------ Given information ------

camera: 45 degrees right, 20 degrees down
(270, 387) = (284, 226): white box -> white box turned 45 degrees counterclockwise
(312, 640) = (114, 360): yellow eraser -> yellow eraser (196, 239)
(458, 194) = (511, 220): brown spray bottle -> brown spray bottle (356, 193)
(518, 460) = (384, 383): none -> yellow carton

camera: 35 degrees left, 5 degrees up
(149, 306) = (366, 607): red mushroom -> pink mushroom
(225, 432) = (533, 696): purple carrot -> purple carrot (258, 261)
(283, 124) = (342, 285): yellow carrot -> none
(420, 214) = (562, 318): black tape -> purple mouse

------

● What this task involves:
Each line of the data is to be written out again exactly.

● Task response:
camera: 45 degrees right, 20 degrees down
(270, 387) = (284, 226): white box -> white box turned 45 degrees counterclockwise
(312, 640) = (114, 360): yellow eraser -> yellow eraser (196, 239)
(458, 194) = (511, 220): brown spray bottle -> brown spray bottle (356, 193)
(518, 460) = (384, 383): none -> yellow carton

camera: 35 degrees left, 5 degrees up
(149, 306) = (366, 607): red mushroom -> pink mushroom
(225, 432) = (533, 696): purple carrot -> purple carrot (258, 261)
(283, 124) = (342, 285): yellow carrot -> none
(420, 214) = (562, 318): black tape -> purple mouse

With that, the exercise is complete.